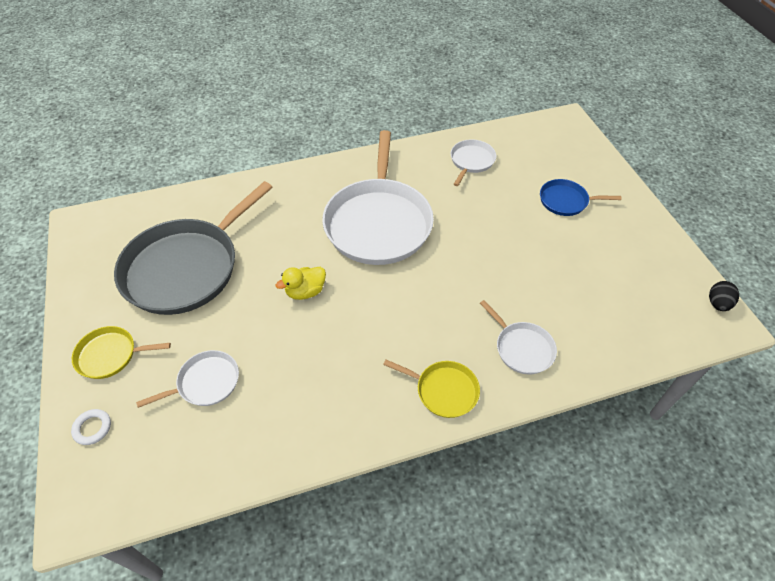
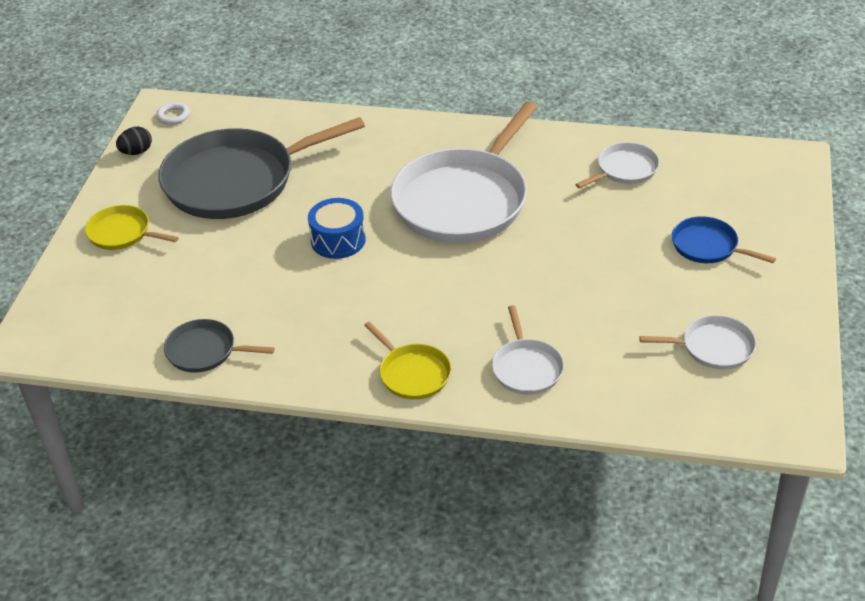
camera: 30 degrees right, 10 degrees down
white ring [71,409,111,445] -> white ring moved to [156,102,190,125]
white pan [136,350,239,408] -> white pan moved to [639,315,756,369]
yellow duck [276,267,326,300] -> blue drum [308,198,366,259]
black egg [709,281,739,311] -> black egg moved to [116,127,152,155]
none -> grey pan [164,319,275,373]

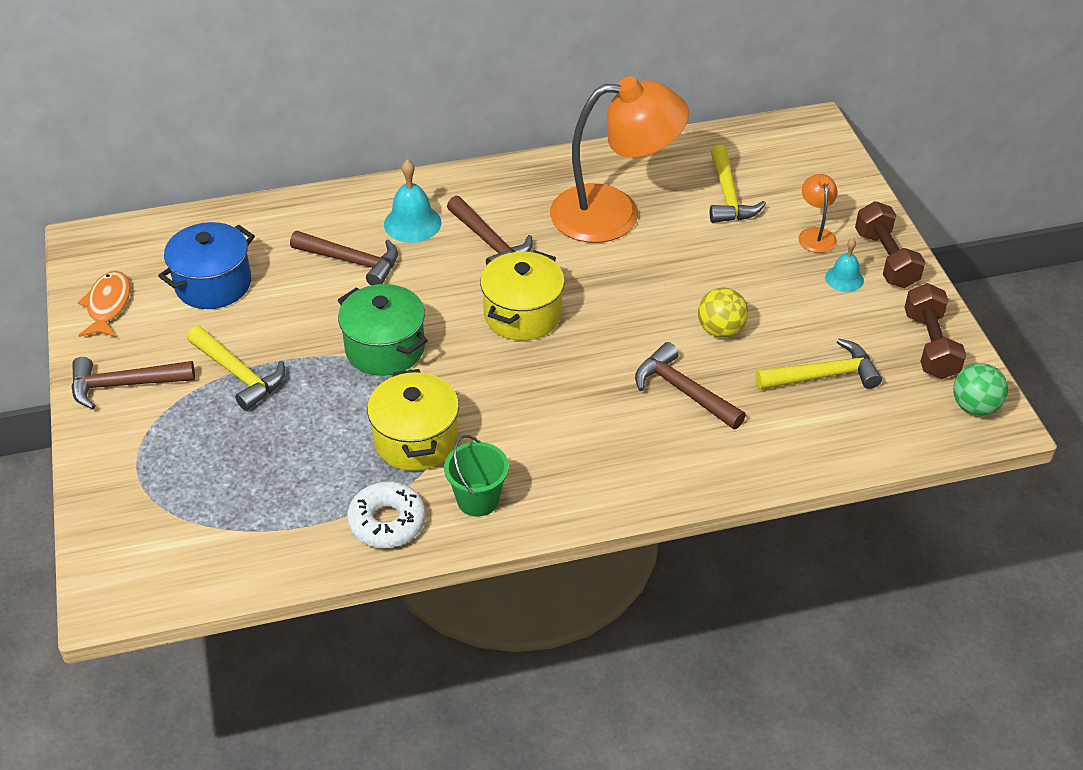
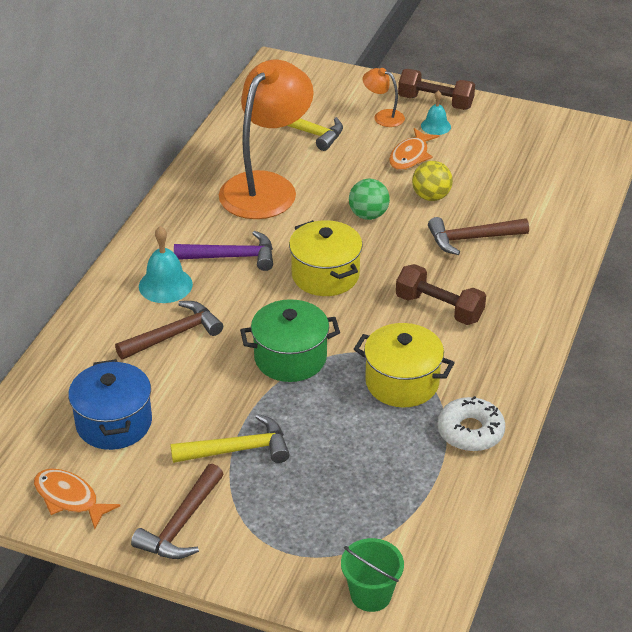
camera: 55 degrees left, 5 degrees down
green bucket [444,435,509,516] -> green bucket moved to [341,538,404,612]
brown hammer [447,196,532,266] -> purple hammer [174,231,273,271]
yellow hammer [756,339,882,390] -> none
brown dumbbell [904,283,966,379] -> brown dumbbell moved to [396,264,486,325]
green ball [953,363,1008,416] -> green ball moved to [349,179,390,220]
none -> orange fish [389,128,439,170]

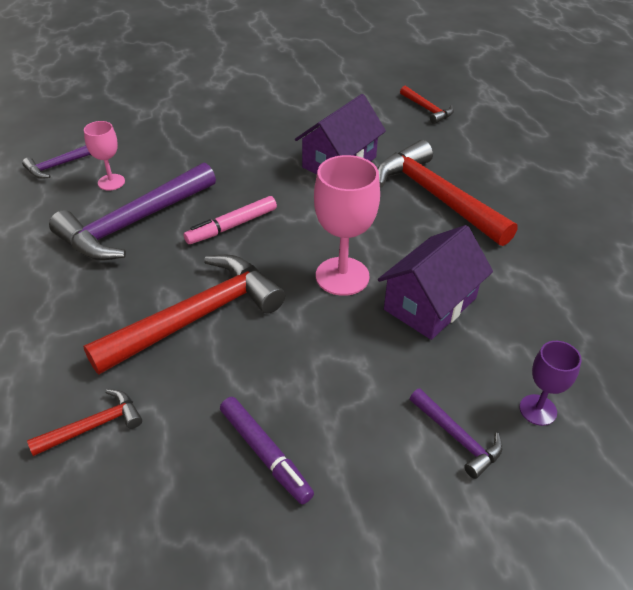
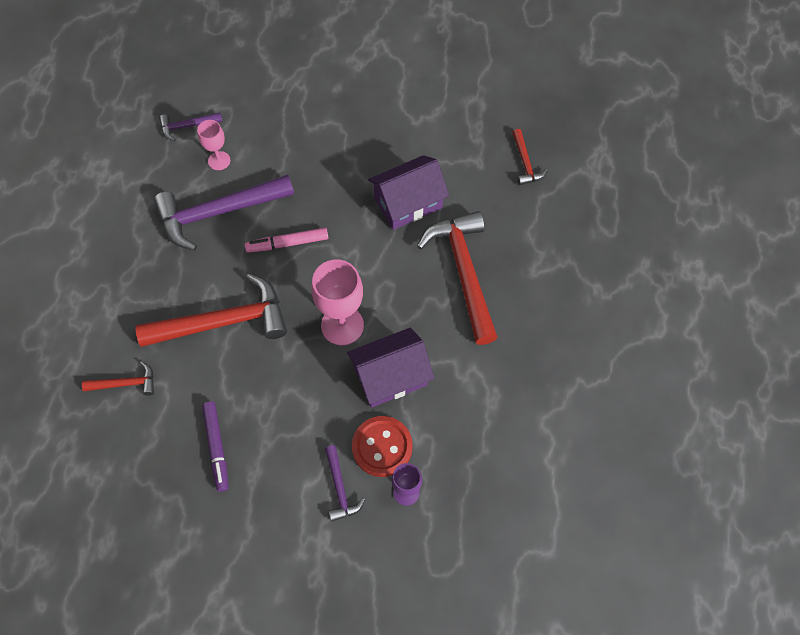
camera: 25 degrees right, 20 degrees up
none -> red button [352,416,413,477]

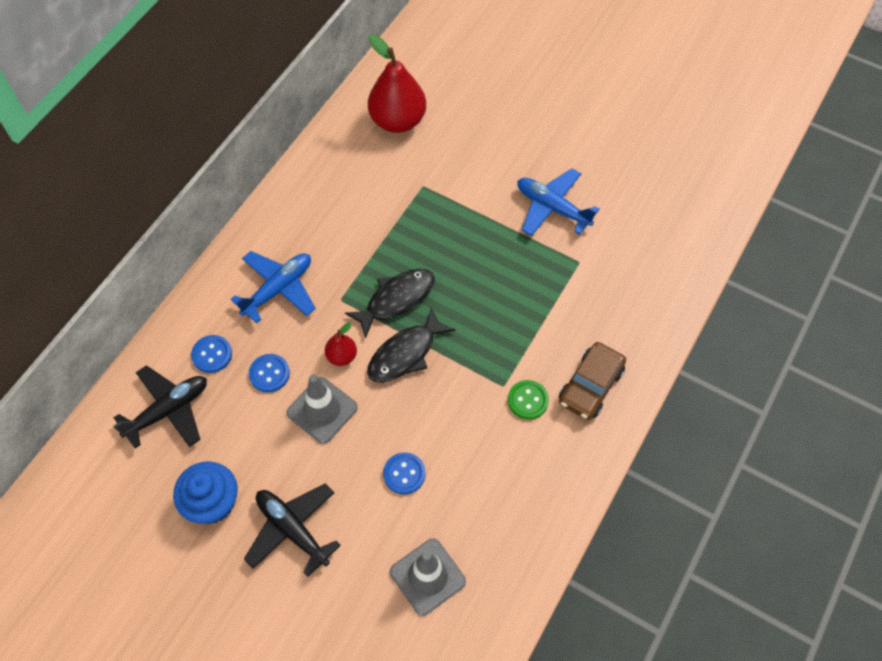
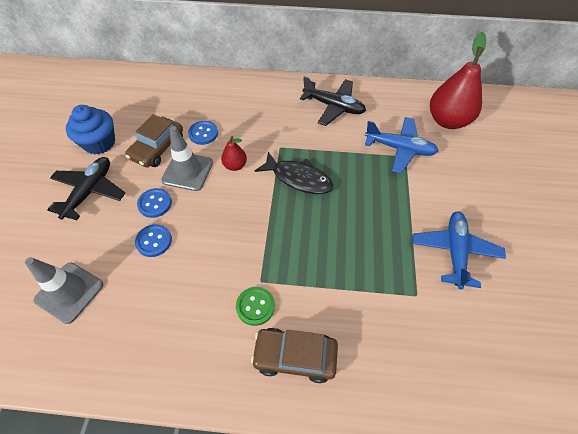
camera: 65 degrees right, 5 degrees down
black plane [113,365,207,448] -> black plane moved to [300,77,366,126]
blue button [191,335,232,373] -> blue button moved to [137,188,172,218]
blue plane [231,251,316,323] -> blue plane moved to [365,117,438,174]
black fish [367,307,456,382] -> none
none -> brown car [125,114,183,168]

WORK ITEM. Set all of the records down once more, letter for letter, with the images removed.

FINAL ANSWER.
camera: 30 degrees right, 10 degrees down
white ring [71,409,111,445] -> white ring moved to [156,102,190,125]
white pan [136,350,239,408] -> white pan moved to [639,315,756,369]
yellow duck [276,267,326,300] -> blue drum [308,198,366,259]
black egg [709,281,739,311] -> black egg moved to [116,127,152,155]
none -> grey pan [164,319,275,373]

camera: 55 degrees left, 5 degrees down
green bucket [444,435,509,516] -> green bucket moved to [341,538,404,612]
brown hammer [447,196,532,266] -> purple hammer [174,231,273,271]
yellow hammer [756,339,882,390] -> none
brown dumbbell [904,283,966,379] -> brown dumbbell moved to [396,264,486,325]
green ball [953,363,1008,416] -> green ball moved to [349,179,390,220]
none -> orange fish [389,128,439,170]

camera: 25 degrees right, 20 degrees up
none -> red button [352,416,413,477]

camera: 65 degrees right, 5 degrees down
black plane [113,365,207,448] -> black plane moved to [300,77,366,126]
blue button [191,335,232,373] -> blue button moved to [137,188,172,218]
blue plane [231,251,316,323] -> blue plane moved to [365,117,438,174]
black fish [367,307,456,382] -> none
none -> brown car [125,114,183,168]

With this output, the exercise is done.